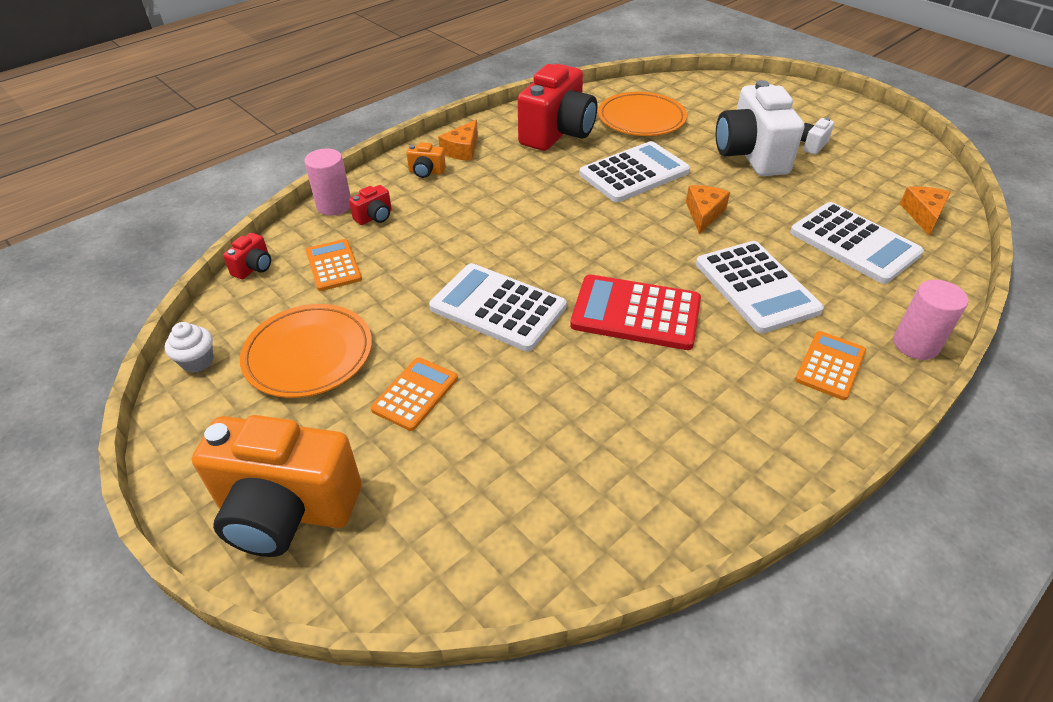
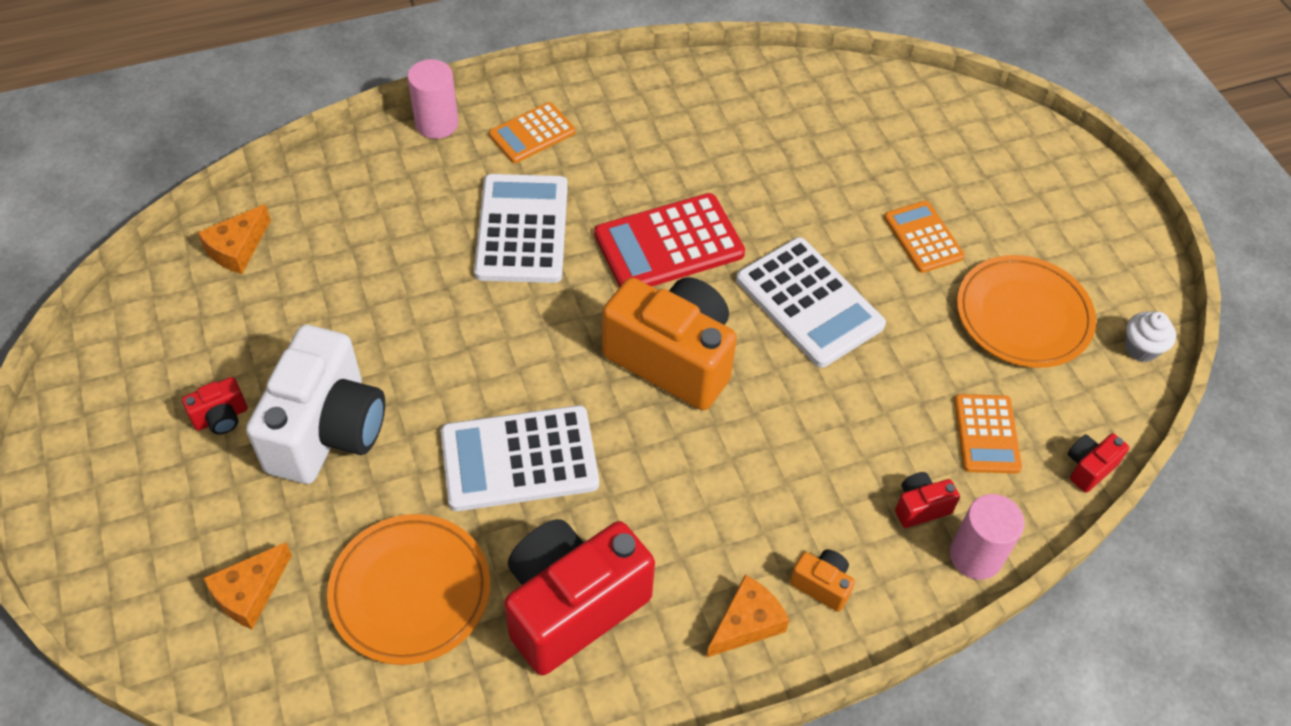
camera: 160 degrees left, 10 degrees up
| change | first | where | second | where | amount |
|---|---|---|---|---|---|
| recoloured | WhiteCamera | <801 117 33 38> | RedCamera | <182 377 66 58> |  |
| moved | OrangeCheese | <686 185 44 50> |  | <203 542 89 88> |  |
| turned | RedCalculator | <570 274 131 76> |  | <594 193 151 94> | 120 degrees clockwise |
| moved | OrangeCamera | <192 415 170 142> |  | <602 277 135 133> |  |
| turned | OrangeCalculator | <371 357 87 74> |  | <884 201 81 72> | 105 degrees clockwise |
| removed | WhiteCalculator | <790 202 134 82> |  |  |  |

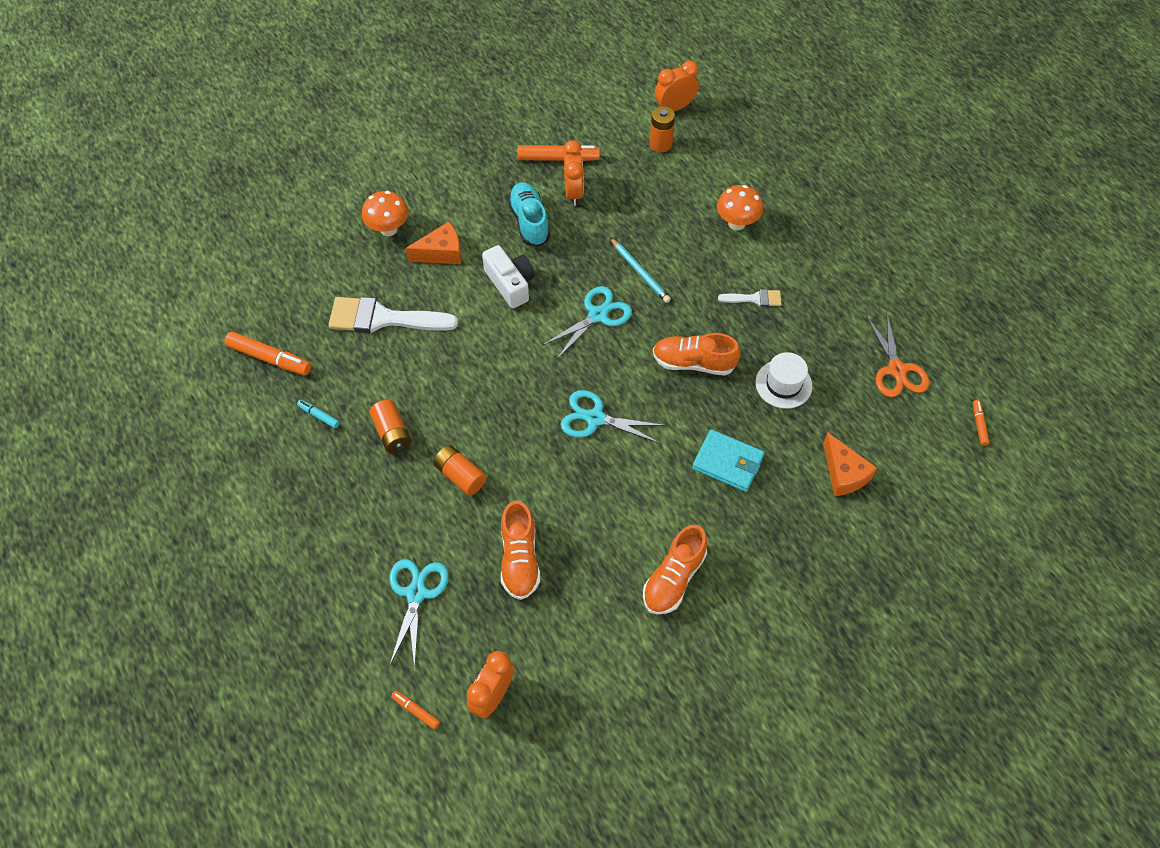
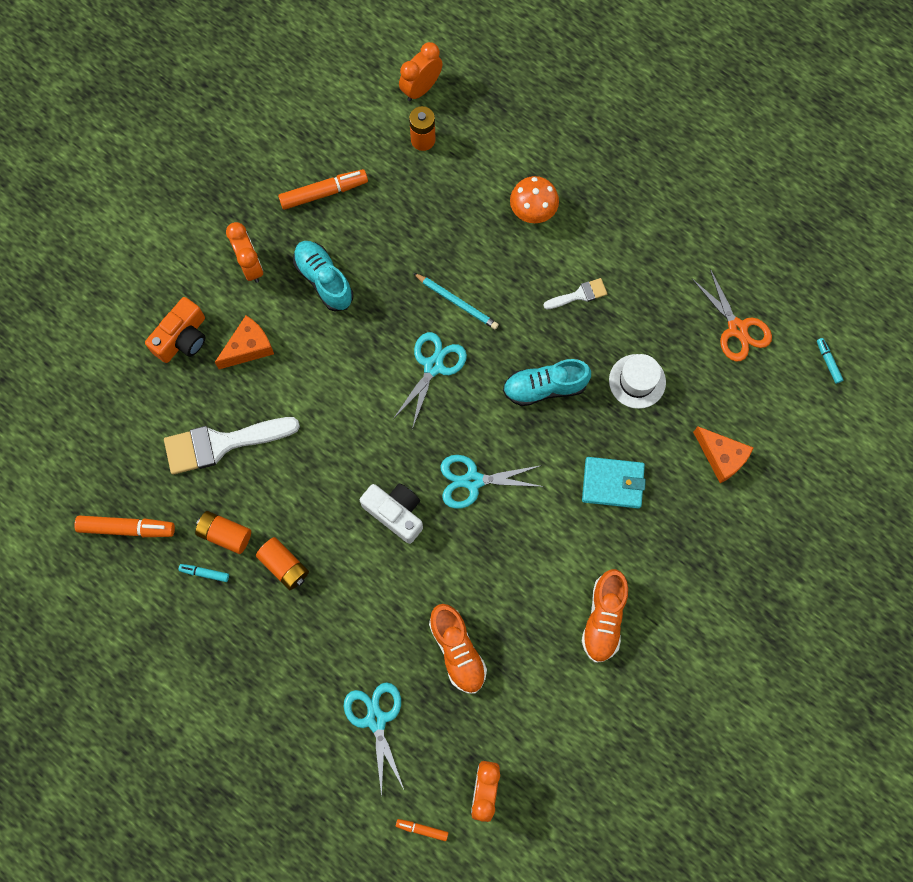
camera: 20 degrees left, 15 degrees up
| change | first | where | second | where | amount |
|---|---|---|---|---|---|
| replaced | OrangeMushroom | <362 191 46 45> | OrangeCamera | <145 297 60 66> |  |
| moved | OrangeBattery | <433 445 54 51> |  | <195 511 56 43> |  |
| moved | OrangeClock | <563 140 21 66> |  | <226 222 37 61> |  |
| moved | WhiteCamera | <482 245 52 63> |  | <360 484 63 60> |  |
| recoloured | OrangeShoe | <653 333 88 42> | TurquoiseShoe | <503 359 88 47> |  |
| recoloured | OrangeMarker | <973 400 16 46> | TurquoiseMarker | <817 338 26 46> |  |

▸ What this task involves
The records above are to be copied exactly, without their pictures.

▸ Completed exercise
camera: 160 degrees left, 10 degrees up
| change | first | where | second | where | amount |
|---|---|---|---|---|---|
| recoloured | WhiteCamera | <801 117 33 38> | RedCamera | <182 377 66 58> |  |
| moved | OrangeCheese | <686 185 44 50> |  | <203 542 89 88> |  |
| turned | RedCalculator | <570 274 131 76> |  | <594 193 151 94> | 120 degrees clockwise |
| moved | OrangeCamera | <192 415 170 142> |  | <602 277 135 133> |  |
| turned | OrangeCalculator | <371 357 87 74> |  | <884 201 81 72> | 105 degrees clockwise |
| removed | WhiteCalculator | <790 202 134 82> |  |  |  |

camera: 20 degrees left, 15 degrees up
| change | first | where | second | where | amount |
|---|---|---|---|---|---|
| replaced | OrangeMushroom | <362 191 46 45> | OrangeCamera | <145 297 60 66> |  |
| moved | OrangeBattery | <433 445 54 51> |  | <195 511 56 43> |  |
| moved | OrangeClock | <563 140 21 66> |  | <226 222 37 61> |  |
| moved | WhiteCamera | <482 245 52 63> |  | <360 484 63 60> |  |
| recoloured | OrangeShoe | <653 333 88 42> | TurquoiseShoe | <503 359 88 47> |  |
| recoloured | OrangeMarker | <973 400 16 46> | TurquoiseMarker | <817 338 26 46> |  |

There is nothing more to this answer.